What you will do:
From the first line of the data below through the line holding "orange brick H5:H6 level 2 -> none", write out each line exactly as it stands.

[Data extracted from a collection]
▬▬▬

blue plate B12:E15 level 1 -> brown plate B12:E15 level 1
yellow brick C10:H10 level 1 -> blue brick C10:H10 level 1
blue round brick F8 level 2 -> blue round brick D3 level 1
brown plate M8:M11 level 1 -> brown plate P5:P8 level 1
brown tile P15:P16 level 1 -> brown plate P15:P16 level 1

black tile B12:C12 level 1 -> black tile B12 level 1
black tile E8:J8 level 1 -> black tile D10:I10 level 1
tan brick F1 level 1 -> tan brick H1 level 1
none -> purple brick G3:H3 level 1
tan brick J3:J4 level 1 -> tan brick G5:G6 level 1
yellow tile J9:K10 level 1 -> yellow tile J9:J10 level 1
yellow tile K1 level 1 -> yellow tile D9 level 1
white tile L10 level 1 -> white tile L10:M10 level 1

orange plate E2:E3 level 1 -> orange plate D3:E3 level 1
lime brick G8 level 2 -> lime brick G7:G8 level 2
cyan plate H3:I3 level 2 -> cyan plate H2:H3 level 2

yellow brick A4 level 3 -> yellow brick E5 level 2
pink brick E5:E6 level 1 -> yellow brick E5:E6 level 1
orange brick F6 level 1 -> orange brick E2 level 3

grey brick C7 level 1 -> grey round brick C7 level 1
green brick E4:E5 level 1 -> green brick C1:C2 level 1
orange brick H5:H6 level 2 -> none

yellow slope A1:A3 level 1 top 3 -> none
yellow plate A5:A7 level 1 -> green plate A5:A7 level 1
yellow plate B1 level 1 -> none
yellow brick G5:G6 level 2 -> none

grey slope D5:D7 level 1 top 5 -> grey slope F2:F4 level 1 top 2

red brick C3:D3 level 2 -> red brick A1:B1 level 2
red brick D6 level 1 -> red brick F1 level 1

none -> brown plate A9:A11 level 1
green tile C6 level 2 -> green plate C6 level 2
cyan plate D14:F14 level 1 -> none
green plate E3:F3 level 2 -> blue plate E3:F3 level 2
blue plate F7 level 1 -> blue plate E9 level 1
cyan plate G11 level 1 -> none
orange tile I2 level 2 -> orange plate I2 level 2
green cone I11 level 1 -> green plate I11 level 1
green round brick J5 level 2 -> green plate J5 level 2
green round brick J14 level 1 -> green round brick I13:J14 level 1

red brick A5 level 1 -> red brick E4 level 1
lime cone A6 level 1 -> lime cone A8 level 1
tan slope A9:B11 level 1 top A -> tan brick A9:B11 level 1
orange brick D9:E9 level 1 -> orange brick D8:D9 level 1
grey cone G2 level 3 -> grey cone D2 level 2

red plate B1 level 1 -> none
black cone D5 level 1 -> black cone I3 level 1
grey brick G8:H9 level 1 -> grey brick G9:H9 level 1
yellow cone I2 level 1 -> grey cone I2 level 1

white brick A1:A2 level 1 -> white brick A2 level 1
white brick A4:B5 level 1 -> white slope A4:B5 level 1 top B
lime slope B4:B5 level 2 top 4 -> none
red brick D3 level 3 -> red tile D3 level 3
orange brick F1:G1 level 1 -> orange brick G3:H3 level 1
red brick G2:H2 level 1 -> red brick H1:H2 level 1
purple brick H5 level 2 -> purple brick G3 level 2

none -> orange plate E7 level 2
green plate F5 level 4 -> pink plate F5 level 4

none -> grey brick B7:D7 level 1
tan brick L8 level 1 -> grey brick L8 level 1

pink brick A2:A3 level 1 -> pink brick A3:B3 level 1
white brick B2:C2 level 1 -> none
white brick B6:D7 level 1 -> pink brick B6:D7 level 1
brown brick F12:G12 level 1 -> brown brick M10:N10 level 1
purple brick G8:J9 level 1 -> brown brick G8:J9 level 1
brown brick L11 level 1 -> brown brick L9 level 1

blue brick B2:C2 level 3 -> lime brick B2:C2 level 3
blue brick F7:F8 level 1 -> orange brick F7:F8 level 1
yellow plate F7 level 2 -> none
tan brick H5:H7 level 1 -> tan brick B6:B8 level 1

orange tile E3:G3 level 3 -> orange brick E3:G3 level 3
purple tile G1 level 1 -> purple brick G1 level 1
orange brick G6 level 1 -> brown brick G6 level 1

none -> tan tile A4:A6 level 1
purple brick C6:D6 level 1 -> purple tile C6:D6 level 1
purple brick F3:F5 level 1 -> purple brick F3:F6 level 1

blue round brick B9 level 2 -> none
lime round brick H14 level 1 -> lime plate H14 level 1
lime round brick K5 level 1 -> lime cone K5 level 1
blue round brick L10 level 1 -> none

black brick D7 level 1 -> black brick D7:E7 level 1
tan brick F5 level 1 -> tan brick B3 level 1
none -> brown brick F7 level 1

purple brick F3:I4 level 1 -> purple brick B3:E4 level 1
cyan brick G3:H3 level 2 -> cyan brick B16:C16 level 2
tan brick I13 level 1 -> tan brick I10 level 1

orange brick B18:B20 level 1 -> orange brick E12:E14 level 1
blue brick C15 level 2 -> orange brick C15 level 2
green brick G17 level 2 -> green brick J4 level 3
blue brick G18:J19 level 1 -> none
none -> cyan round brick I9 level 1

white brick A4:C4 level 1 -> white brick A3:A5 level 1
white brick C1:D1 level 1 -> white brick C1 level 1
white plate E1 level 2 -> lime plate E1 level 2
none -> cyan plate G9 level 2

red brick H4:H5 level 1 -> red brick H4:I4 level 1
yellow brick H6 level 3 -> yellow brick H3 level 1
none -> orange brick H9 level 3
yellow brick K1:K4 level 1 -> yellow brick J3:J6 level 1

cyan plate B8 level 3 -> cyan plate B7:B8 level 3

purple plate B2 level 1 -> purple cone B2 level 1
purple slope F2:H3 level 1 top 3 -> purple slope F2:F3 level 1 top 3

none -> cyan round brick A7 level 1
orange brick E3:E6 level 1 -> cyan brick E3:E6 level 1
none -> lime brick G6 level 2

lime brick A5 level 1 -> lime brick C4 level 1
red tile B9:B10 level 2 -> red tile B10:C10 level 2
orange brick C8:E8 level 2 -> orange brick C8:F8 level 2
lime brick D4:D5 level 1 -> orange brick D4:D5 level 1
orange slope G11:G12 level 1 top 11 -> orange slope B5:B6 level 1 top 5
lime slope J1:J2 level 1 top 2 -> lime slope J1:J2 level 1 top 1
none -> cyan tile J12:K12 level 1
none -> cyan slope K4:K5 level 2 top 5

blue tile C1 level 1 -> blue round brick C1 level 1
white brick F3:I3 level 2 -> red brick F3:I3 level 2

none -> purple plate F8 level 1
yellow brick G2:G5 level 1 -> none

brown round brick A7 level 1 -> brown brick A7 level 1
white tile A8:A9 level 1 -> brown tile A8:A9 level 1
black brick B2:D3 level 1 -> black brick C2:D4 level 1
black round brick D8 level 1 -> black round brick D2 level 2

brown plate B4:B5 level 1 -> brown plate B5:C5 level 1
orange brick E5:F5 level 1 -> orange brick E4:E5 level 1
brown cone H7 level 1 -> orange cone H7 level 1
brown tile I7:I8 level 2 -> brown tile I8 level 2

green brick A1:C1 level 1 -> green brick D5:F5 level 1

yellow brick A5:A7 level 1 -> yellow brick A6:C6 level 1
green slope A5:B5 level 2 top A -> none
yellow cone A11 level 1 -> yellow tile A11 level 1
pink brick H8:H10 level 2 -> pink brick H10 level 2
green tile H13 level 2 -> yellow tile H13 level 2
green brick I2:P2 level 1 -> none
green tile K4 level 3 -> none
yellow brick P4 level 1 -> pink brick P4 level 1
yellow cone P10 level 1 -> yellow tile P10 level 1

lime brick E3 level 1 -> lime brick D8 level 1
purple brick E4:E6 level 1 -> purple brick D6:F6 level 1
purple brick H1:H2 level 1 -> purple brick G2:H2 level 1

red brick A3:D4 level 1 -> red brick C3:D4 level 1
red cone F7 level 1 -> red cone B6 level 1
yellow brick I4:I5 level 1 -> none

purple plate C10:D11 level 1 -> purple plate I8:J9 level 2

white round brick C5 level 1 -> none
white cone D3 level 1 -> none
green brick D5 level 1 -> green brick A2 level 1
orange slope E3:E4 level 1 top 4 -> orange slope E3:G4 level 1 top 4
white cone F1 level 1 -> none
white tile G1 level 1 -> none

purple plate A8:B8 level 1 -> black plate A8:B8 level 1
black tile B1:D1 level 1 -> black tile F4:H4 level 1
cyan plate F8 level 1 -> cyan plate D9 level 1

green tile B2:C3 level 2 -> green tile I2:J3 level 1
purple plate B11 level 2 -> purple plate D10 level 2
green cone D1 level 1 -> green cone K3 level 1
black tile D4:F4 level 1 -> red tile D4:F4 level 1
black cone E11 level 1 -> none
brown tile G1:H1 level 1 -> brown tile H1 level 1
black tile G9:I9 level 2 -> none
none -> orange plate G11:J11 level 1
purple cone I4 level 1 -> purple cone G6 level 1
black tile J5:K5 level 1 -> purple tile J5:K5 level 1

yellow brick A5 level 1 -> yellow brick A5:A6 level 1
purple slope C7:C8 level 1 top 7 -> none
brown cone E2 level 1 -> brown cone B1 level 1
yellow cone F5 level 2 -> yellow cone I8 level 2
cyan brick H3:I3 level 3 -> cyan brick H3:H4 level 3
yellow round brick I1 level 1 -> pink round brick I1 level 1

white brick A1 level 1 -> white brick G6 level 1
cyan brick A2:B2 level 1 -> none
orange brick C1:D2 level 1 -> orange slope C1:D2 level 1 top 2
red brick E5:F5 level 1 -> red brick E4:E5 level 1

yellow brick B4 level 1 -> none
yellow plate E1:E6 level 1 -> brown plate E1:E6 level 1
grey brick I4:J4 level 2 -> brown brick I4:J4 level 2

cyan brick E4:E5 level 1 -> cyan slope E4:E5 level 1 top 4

▬▬▬

Final answer:
blue plate B12:E15 level 1 -> brown plate B12:E15 level 1
yellow brick C10:H10 level 1 -> blue brick C10:H10 level 1
blue round brick F8 level 2 -> blue round brick D3 level 1
brown plate M8:M11 level 1 -> brown plate P5:P8 level 1
brown tile P15:P16 level 1 -> brown plate P15:P16 level 1

black tile B12:C12 level 1 -> black tile B12 level 1
black tile E8:J8 level 1 -> black tile D10:I10 level 1
tan brick F1 level 1 -> tan brick H1 level 1
none -> purple brick G3:H3 level 1
tan brick J3:J4 level 1 -> tan brick G5:G6 level 1
yellow tile J9:K10 level 1 -> yellow tile J9:J10 level 1
yellow tile K1 level 1 -> yellow tile D9 level 1
white tile L10 level 1 -> white tile L10:M10 level 1

orange plate E2:E3 level 1 -> orange plate D3:E3 level 1
lime brick G8 level 2 -> lime brick G7:G8 level 2
cyan plate H3:I3 level 2 -> cyan plate H2:H3 level 2

yellow brick A4 level 3 -> yellow brick E5 level 2
pink brick E5:E6 level 1 -> yellow brick E5:E6 level 1
orange brick F6 level 1 -> orange brick E2 level 3

grey brick C7 level 1 -> grey round brick C7 level 1
green brick E4:E5 level 1 -> green brick C1:C2 level 1
orange brick H5:H6 level 2 -> none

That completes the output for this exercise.